Pull out each line of the records below that contains the string "kern", copying every one of those lines in full.
**********
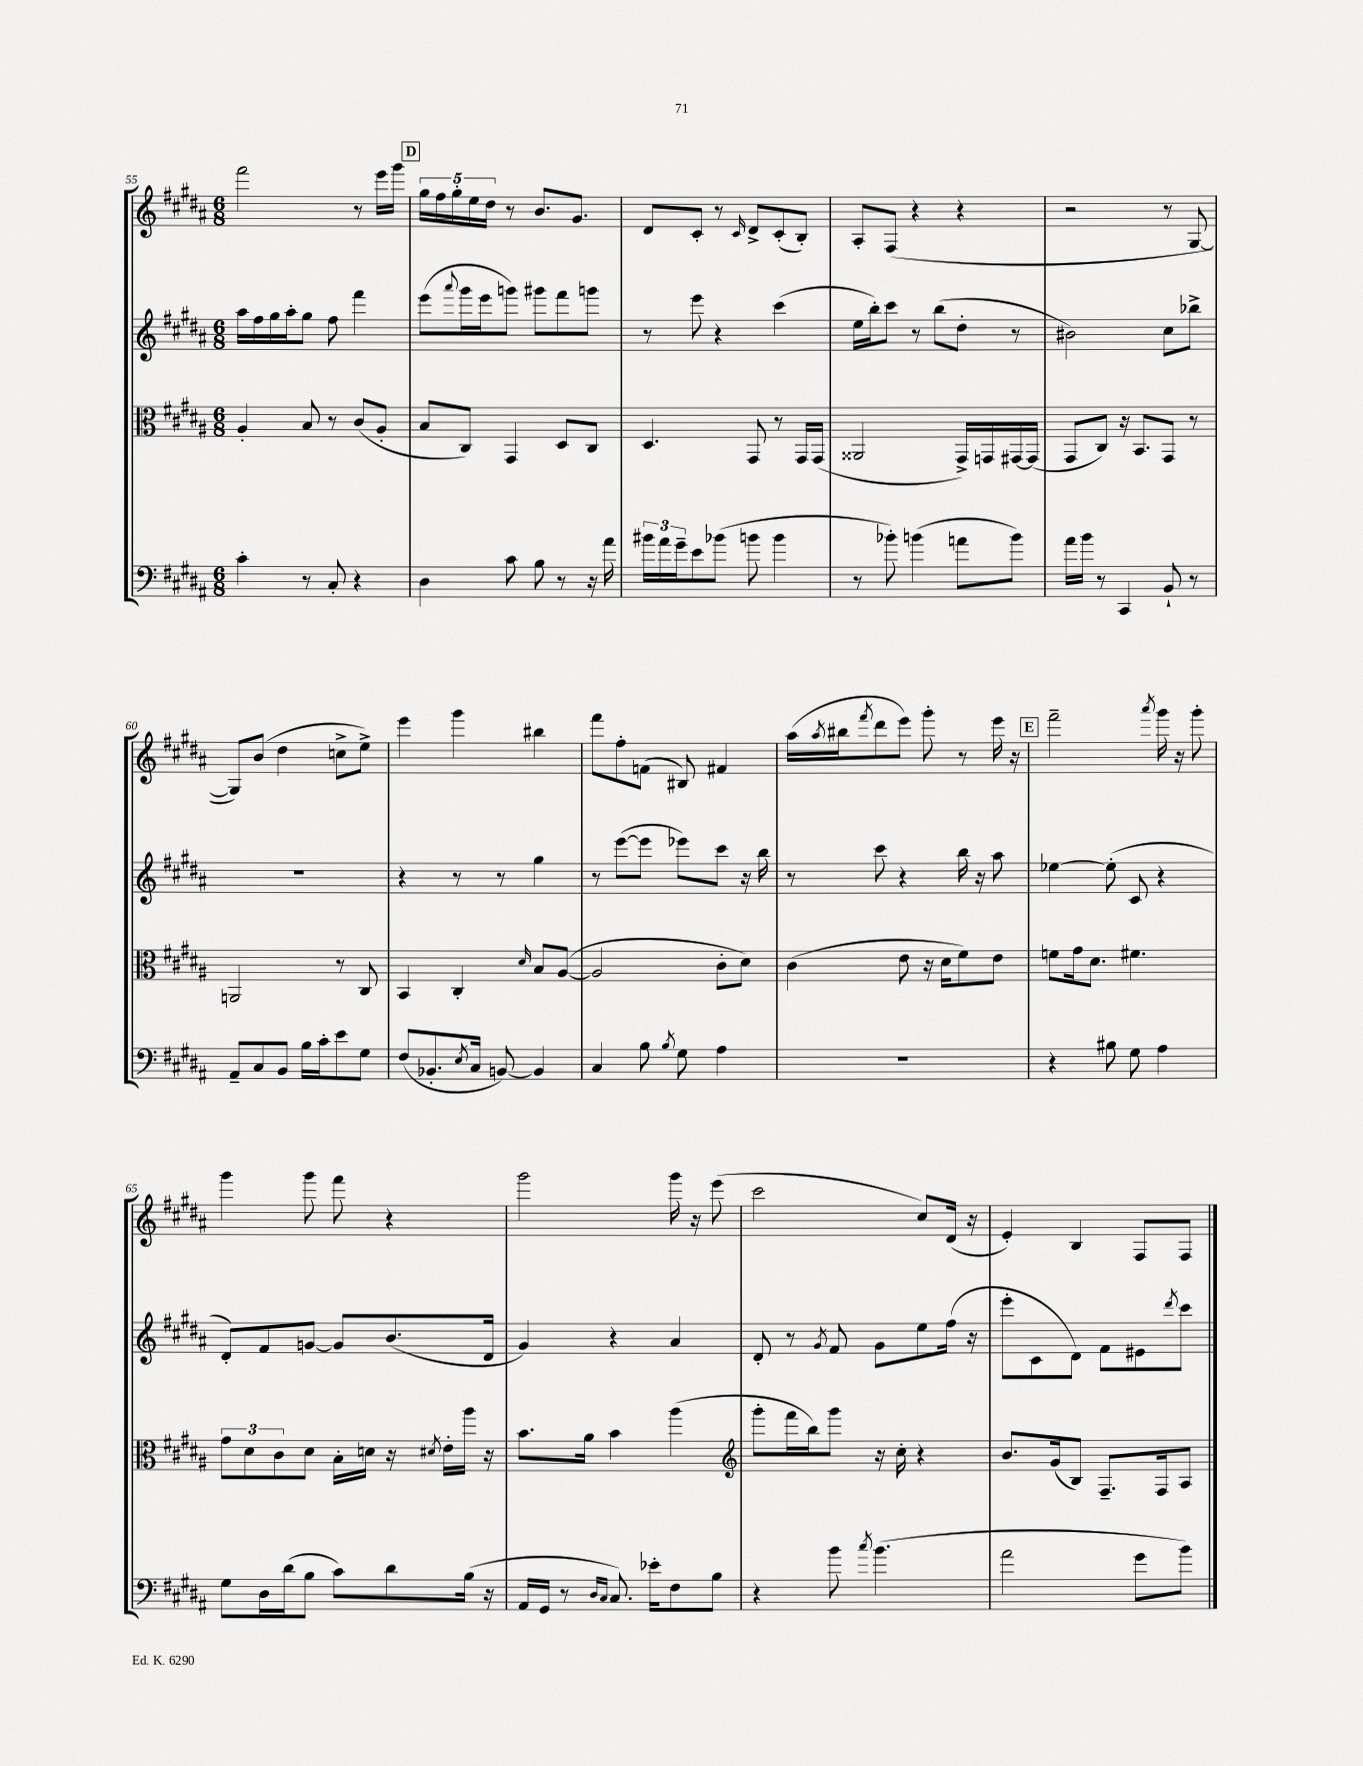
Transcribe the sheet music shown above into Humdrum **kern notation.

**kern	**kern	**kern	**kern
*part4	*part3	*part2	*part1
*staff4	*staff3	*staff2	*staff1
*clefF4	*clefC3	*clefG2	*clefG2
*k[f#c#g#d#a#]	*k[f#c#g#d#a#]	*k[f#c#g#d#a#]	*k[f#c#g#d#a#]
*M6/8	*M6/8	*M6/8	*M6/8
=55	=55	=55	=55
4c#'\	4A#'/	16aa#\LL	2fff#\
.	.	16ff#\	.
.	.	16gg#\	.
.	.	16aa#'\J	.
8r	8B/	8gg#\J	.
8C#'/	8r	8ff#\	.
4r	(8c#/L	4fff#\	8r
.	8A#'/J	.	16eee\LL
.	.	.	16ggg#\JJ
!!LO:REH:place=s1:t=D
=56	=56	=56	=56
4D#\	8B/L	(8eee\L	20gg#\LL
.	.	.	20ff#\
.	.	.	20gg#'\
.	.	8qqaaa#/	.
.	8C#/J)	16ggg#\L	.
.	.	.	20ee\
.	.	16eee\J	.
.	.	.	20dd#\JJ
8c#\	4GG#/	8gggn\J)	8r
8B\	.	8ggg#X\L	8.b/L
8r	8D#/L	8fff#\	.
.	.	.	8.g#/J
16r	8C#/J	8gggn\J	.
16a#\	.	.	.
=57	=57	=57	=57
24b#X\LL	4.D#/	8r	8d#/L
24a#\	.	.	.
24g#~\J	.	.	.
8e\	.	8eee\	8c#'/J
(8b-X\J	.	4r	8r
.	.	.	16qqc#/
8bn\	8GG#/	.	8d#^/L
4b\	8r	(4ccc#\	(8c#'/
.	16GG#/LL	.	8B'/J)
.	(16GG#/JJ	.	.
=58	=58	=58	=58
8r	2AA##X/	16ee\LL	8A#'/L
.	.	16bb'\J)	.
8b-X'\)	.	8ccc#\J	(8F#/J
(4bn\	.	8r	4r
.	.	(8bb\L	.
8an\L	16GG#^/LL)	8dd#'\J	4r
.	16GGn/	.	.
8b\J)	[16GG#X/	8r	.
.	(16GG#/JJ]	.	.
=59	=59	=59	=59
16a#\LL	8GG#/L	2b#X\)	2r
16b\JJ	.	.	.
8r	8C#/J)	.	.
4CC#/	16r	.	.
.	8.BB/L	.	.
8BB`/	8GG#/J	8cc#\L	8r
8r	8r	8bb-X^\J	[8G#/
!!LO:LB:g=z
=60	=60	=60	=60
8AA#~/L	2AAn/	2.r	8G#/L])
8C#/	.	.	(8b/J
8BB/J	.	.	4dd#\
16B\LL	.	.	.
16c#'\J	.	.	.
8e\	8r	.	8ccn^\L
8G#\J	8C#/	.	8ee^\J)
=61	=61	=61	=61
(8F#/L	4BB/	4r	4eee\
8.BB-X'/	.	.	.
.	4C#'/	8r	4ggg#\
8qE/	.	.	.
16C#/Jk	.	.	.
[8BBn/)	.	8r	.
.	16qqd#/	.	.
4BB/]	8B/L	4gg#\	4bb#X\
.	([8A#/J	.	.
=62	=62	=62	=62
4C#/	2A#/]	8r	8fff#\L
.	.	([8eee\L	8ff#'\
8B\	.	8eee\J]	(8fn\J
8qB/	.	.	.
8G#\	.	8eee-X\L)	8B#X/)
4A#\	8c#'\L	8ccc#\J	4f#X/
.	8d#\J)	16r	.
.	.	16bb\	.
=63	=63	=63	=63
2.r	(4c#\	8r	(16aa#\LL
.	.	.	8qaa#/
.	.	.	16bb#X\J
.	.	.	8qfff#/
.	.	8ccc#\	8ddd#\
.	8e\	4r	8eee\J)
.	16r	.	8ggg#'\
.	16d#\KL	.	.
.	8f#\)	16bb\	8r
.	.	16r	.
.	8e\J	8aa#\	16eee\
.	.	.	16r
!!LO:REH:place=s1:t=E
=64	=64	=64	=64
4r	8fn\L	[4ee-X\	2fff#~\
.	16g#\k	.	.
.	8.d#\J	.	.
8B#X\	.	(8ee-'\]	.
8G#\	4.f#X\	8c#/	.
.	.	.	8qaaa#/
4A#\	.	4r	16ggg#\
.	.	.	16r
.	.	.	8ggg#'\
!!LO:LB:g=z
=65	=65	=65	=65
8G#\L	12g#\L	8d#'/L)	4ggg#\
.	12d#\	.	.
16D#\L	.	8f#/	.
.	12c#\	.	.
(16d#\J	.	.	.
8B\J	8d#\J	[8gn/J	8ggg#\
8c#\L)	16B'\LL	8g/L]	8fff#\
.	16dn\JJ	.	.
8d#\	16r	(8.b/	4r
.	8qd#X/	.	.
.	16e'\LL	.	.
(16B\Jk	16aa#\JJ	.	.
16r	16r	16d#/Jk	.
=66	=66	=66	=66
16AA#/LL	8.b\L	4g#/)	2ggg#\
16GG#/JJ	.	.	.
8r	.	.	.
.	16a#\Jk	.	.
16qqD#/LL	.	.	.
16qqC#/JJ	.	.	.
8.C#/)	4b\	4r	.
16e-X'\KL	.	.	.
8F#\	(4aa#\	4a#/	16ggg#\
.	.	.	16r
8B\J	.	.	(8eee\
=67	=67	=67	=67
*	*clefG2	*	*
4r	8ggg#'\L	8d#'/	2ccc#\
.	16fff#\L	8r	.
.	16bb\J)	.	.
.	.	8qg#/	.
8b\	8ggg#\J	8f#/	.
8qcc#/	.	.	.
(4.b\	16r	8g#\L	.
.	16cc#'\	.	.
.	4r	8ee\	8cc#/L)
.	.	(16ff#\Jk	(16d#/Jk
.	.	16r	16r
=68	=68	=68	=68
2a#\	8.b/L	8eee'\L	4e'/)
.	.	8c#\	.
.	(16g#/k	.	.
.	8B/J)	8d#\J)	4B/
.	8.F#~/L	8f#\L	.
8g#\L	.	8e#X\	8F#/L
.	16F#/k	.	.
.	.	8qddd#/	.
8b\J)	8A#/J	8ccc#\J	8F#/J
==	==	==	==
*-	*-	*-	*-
**********
### Exercise response
Transcribe the sheet music shown above into Humdrum **kern notation.
**kern	**kern	**kern	**kern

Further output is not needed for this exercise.